**Given data**
------------------------------------
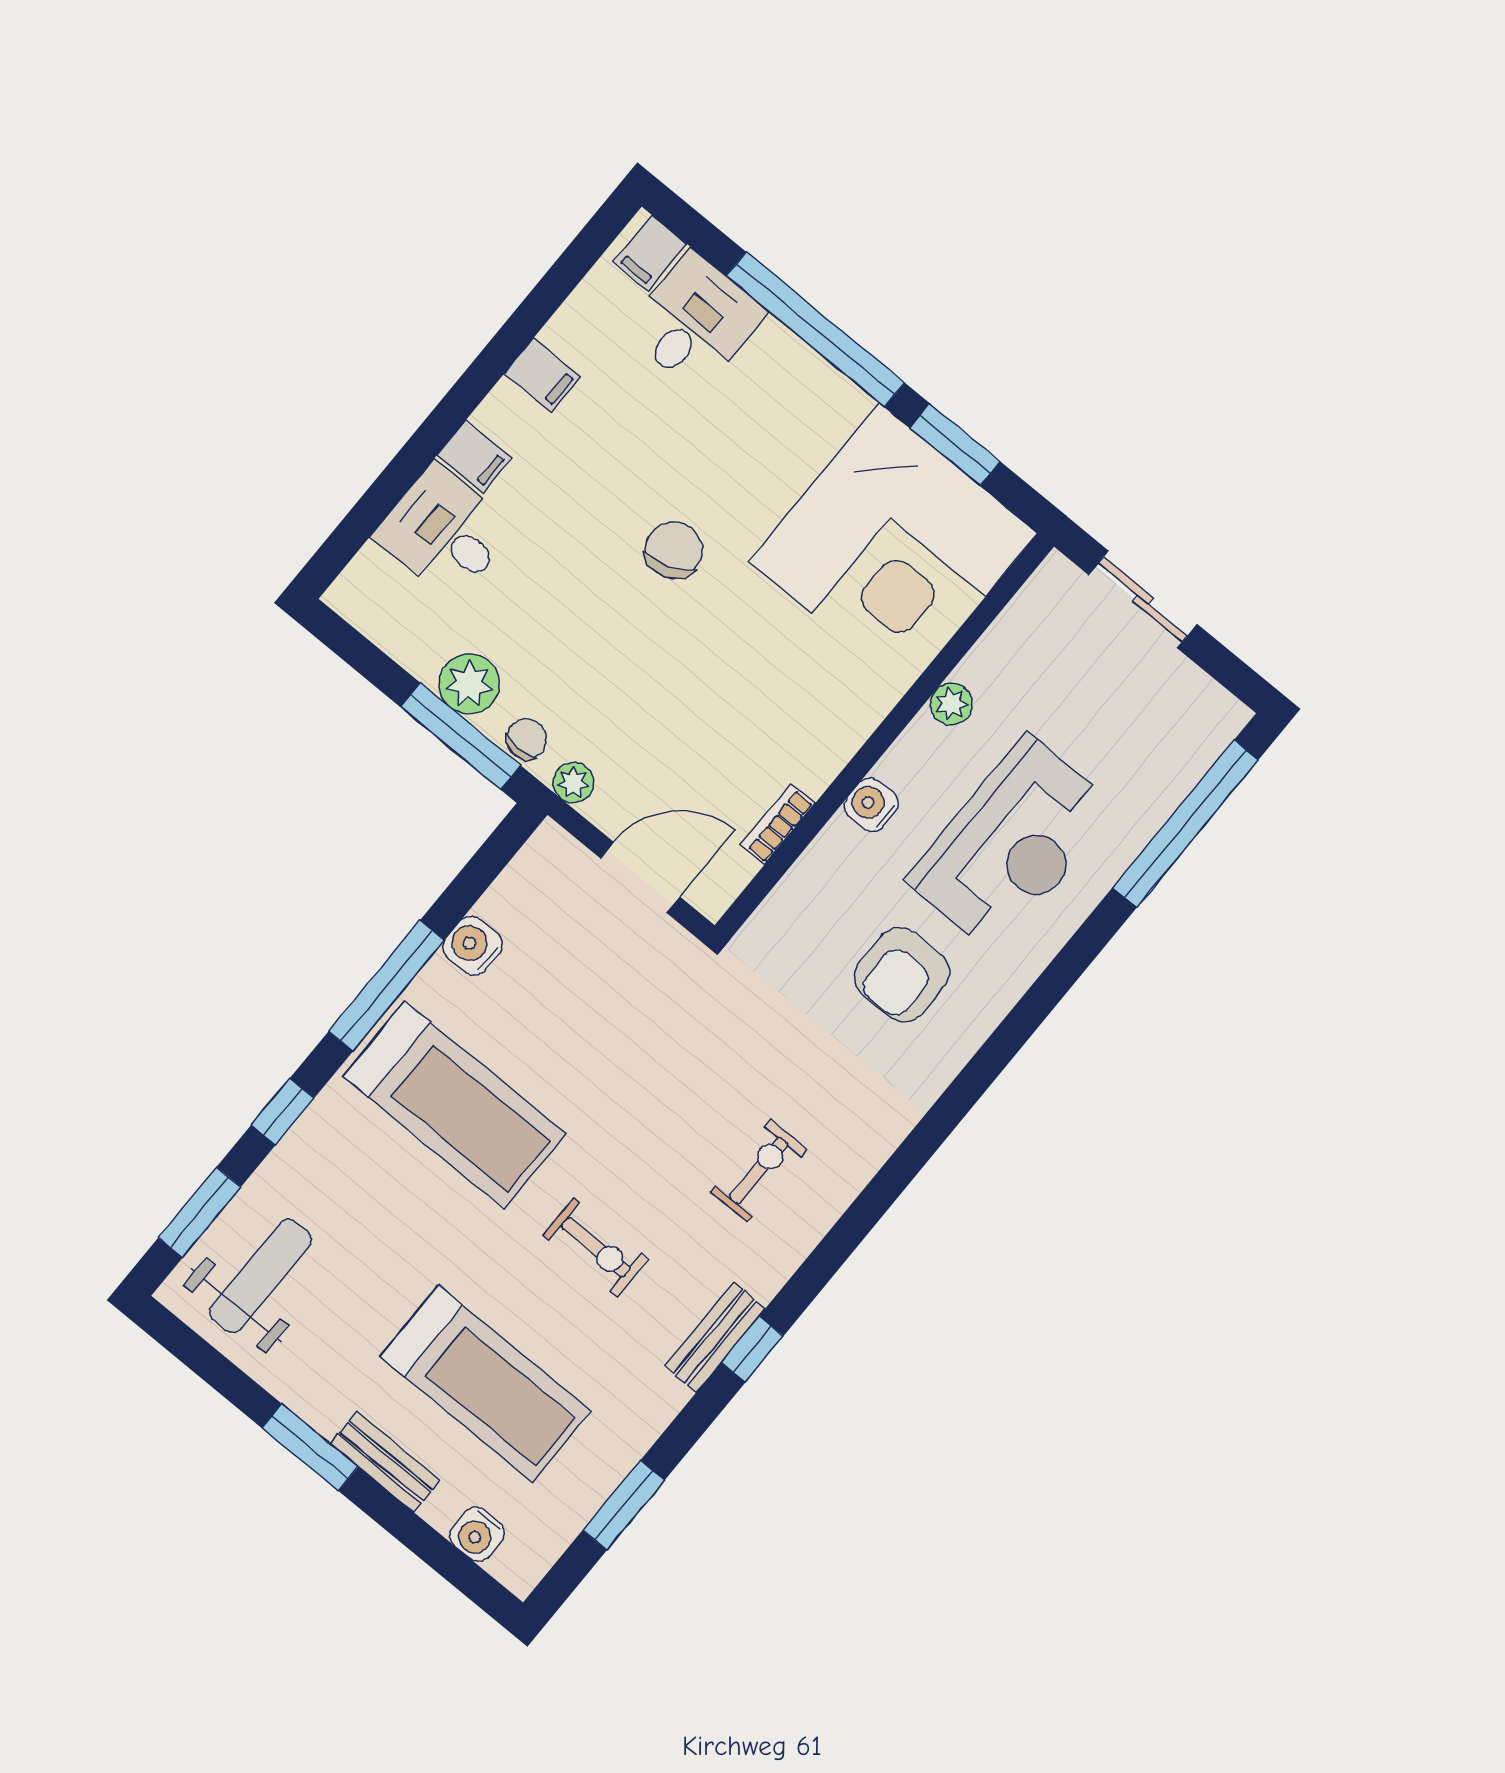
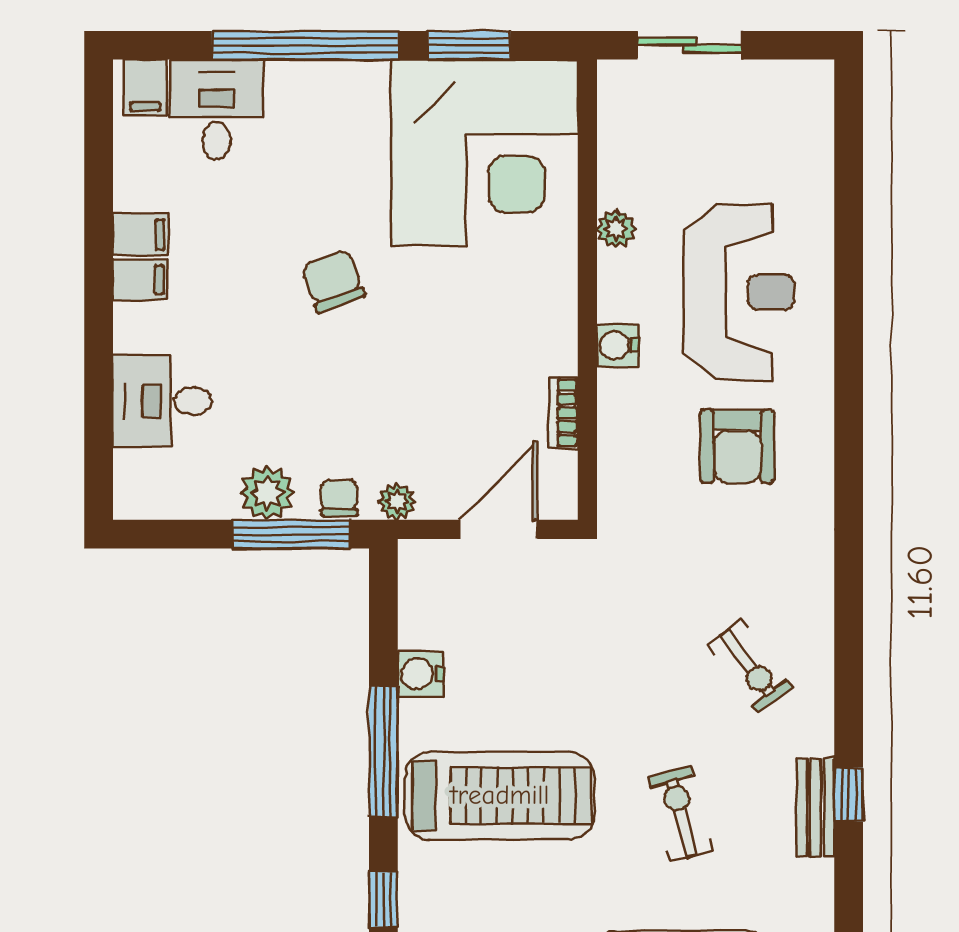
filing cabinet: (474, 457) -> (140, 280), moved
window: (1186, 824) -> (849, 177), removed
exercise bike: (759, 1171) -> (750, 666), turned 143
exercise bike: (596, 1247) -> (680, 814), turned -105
------------------------------------
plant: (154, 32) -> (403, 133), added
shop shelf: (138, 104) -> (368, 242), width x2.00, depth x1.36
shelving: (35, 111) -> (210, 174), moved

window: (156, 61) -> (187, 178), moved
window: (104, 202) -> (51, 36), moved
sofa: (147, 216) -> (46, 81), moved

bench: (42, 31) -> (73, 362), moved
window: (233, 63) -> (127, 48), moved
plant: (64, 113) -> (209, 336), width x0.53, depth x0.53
------------------------------------
**Aim of the task**
Everything from the line with "filing cabinet: (474, 457)" through the line with "exercise bike: (596, 1247)" should be written out exactly as it appears above, end lines included, and nothing outside that range.

**Written answer**
filing cabinet: (474, 457) -> (140, 280), moved
window: (1186, 824) -> (849, 177), removed
exercise bike: (759, 1171) -> (750, 666), turned 143
exercise bike: (596, 1247) -> (680, 814), turned -105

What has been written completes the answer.